Available data:
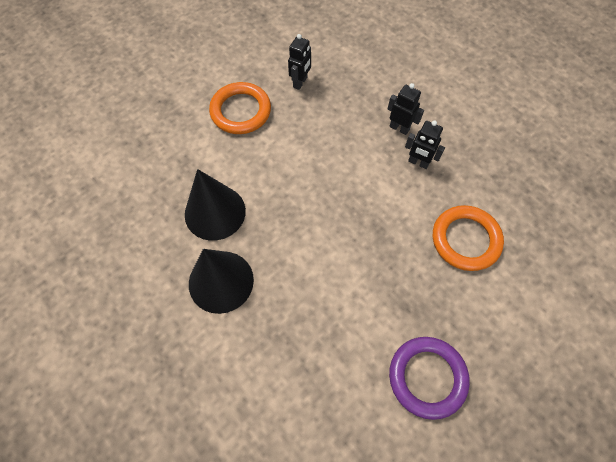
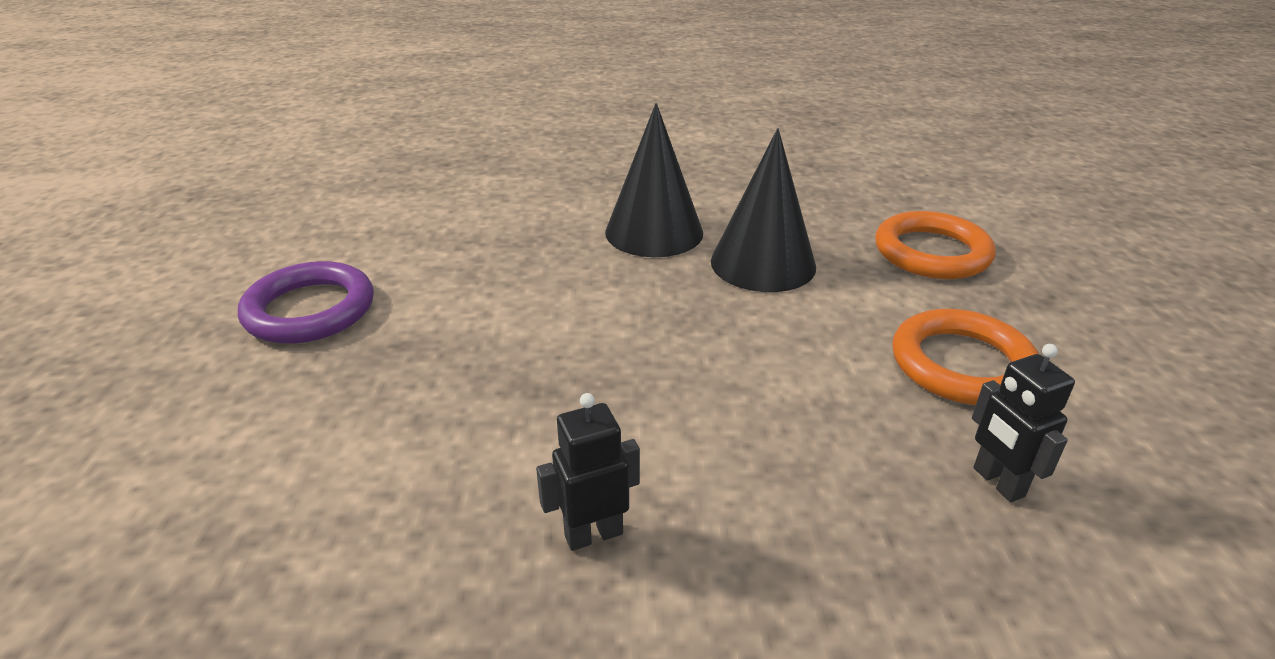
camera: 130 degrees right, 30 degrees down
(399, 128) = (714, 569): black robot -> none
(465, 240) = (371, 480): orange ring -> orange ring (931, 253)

What you need to do:
In this exercise, set down all of the data exactly, without the pictures.

Exercise response:
camera: 130 degrees right, 30 degrees down
(399, 128) = (714, 569): black robot -> none
(465, 240) = (371, 480): orange ring -> orange ring (931, 253)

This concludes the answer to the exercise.